→ **Your assignment**:
Search the material for lines containing the word "from", and copy each one.

→ **Data**:
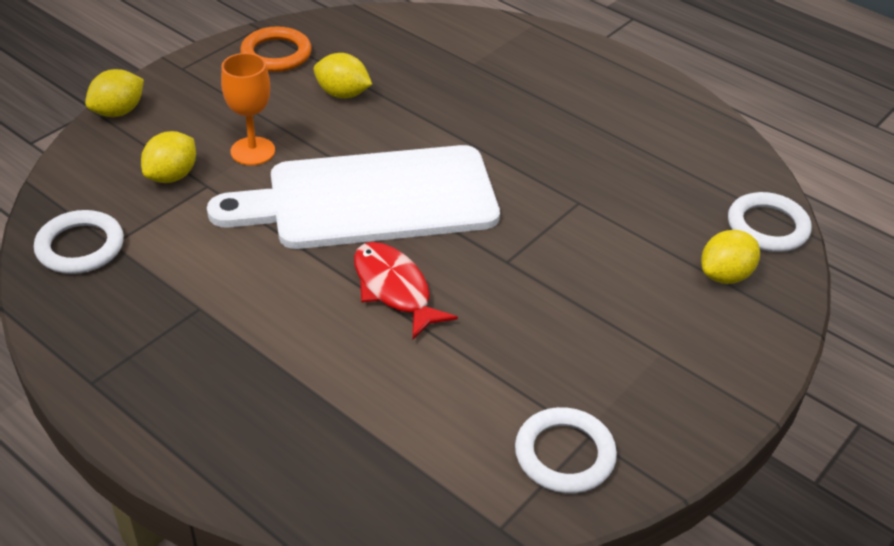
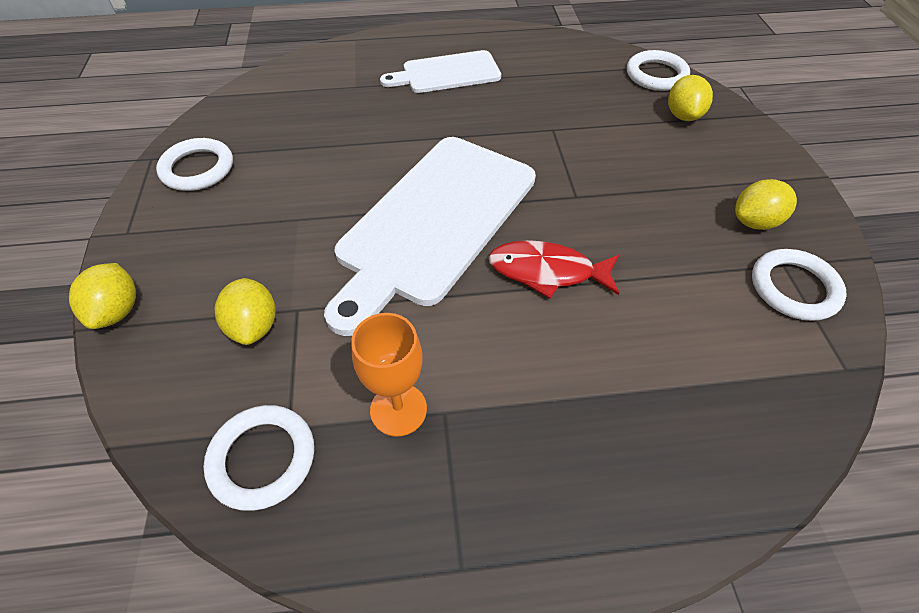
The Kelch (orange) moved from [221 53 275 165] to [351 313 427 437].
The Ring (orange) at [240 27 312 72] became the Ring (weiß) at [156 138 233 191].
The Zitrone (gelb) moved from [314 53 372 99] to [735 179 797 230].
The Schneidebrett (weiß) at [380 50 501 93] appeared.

→ **Response to this task**:
The Kelch (orange) moved from [221 53 275 165] to [351 313 427 437].
The Zitrone (gelb) moved from [314 53 372 99] to [735 179 797 230].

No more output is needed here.